Reproduce all the lines below exactly and omit the images.

== PROVIDED DATA

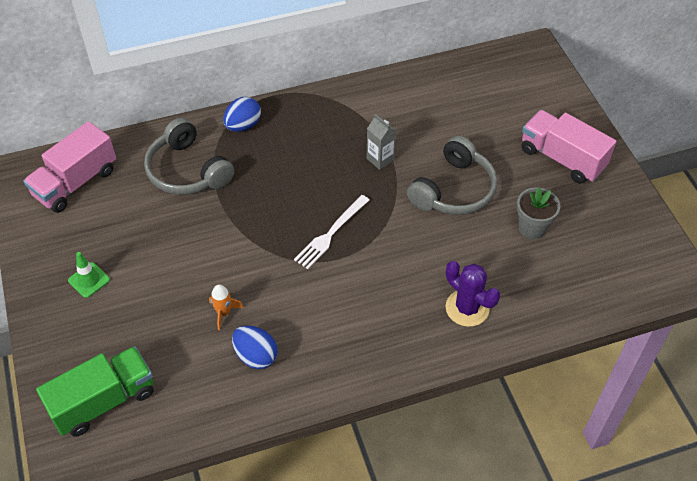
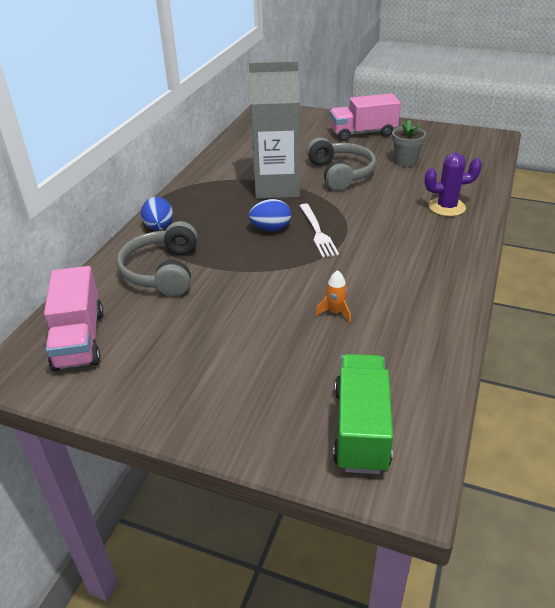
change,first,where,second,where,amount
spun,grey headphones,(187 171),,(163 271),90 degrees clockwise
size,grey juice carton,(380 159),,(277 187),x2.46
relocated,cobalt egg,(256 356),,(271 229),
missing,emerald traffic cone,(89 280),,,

====

SOLUTION TO THIS PROBLEM:
change,first,where,second,where,amount
spun,grey headphones,(187 171),,(163 271),90 degrees clockwise
size,grey juice carton,(380 159),,(277 187),x2.46
relocated,cobalt egg,(256 356),,(271 229),
missing,emerald traffic cone,(89 280),,,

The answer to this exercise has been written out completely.